### [YOUR INSTRUCTIONS]
Go through the data below. List every line that holds the word "grey".

### GIVEN ENTRIES ###

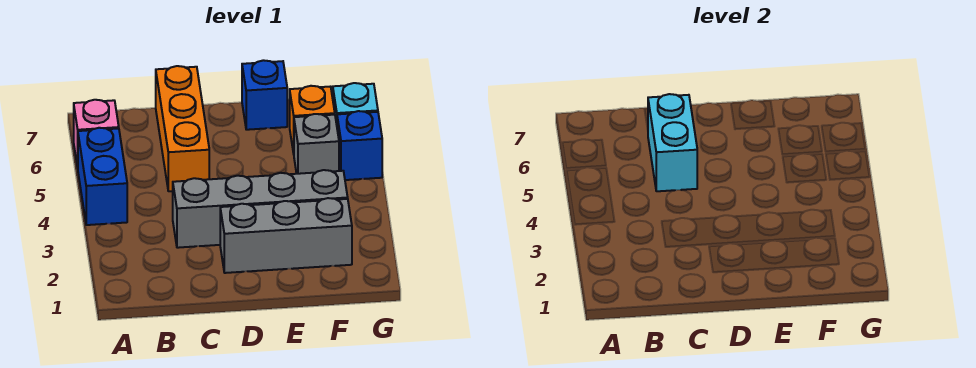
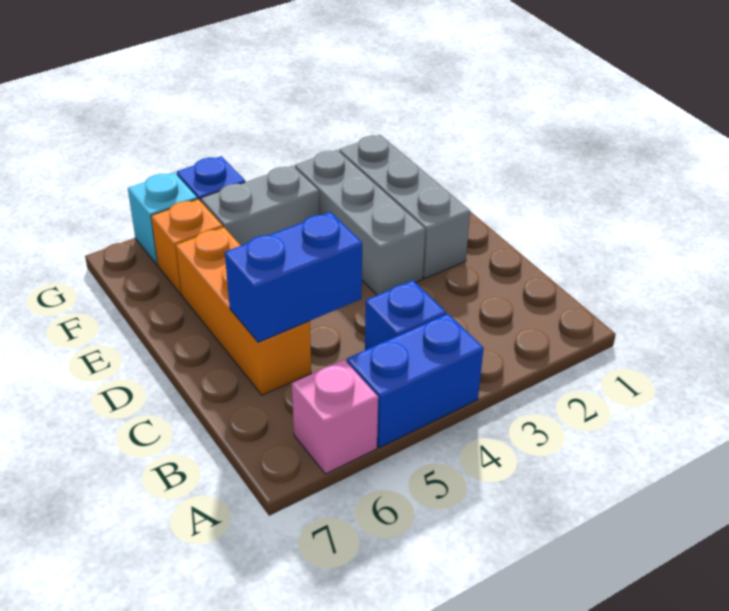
grey brick C3:F3 level 1 -> grey brick D3:F3 level 1
orange brick C5:C7 level 1 -> orange brick C6:E6 level 1
cyan brick C5:C6 level 2 -> blue brick C5:C6 level 2
blue brick E7 level 1 -> blue brick B4 level 1
grey brick F5 level 1 -> grey brick F4:F5 level 1

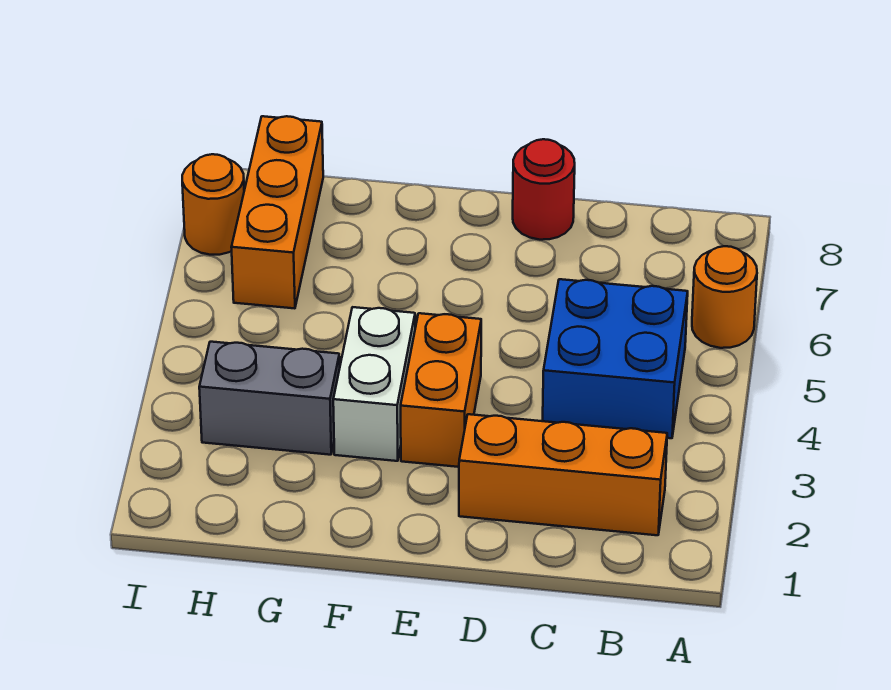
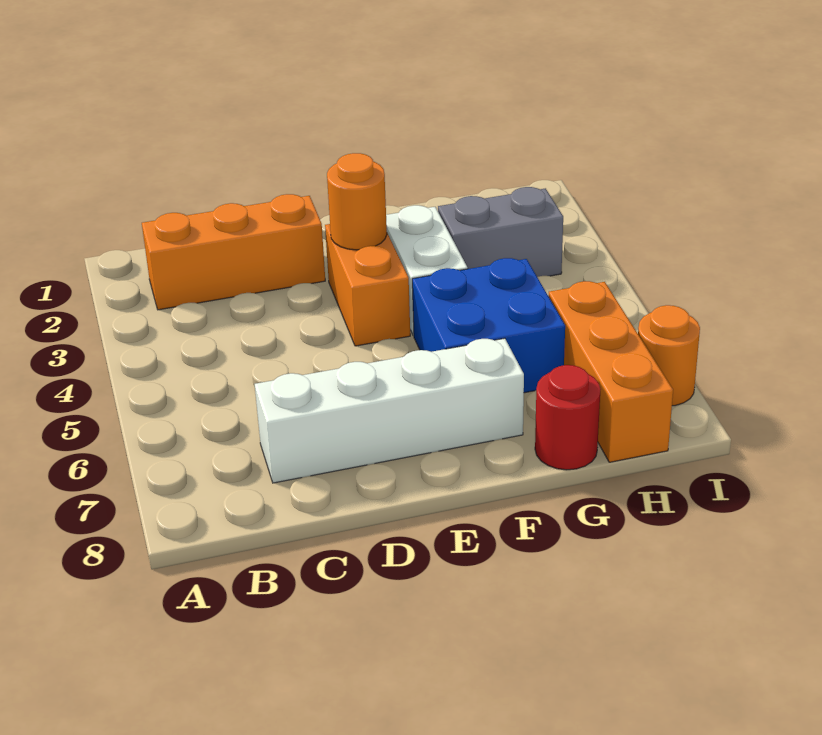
orange round brick A6 level 1 -> orange round brick E3 level 2
blue brick B4:C5 level 1 -> blue brick F5:G6 level 1
none -> white brick C7:F7 level 1
red round brick D8 level 1 -> red round brick G8 level 1

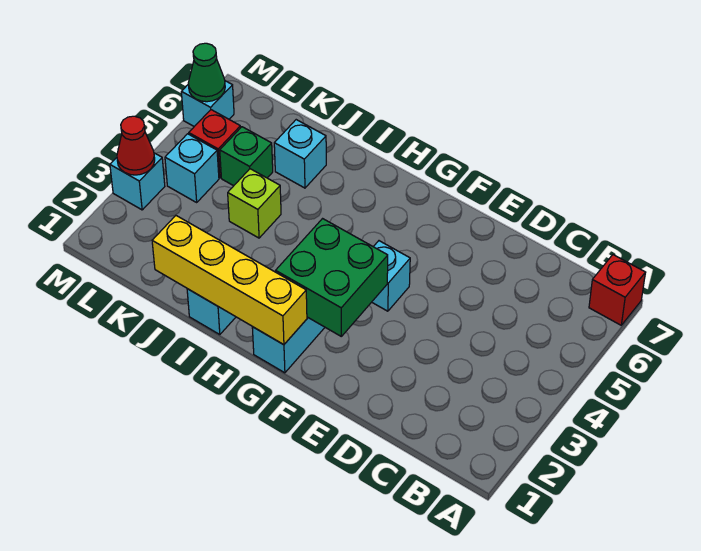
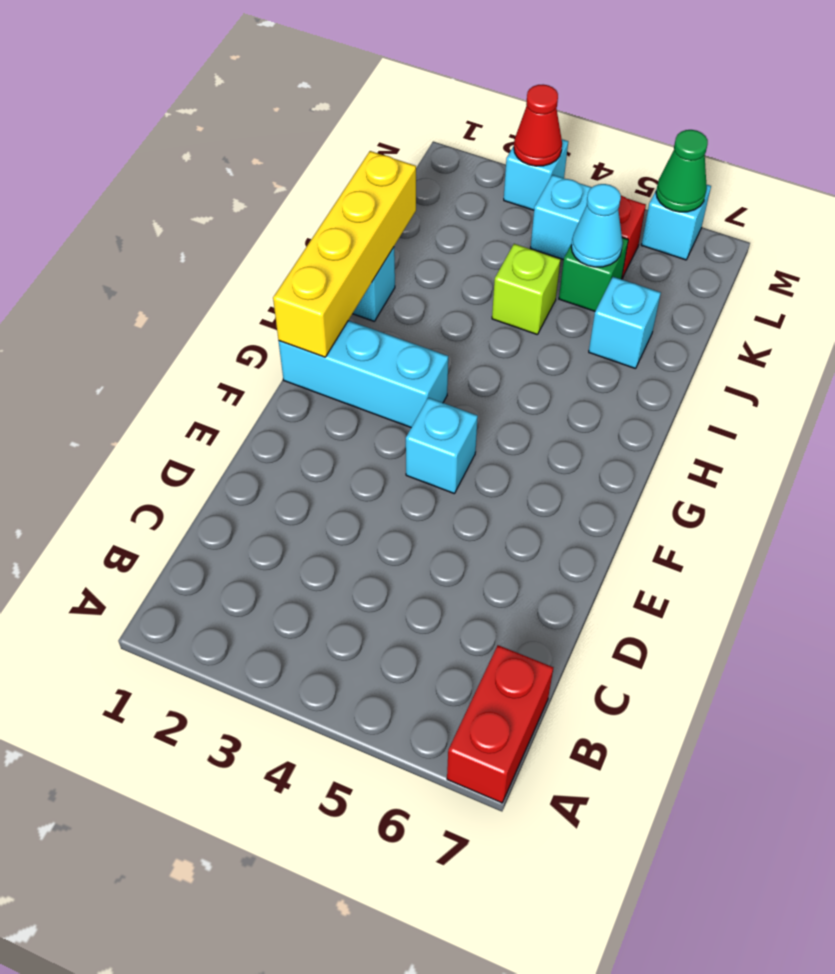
red brick A7 level 1 -> red brick A7:B7 level 1
green brick F2:G3 level 2 -> none
none -> cyan cone K5 level 2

###

### [FINAL ANSWER]
grey brick C3:F3 level 1 -> grey brick D3:F3 level 1
grey brick F5 level 1 -> grey brick F4:F5 level 1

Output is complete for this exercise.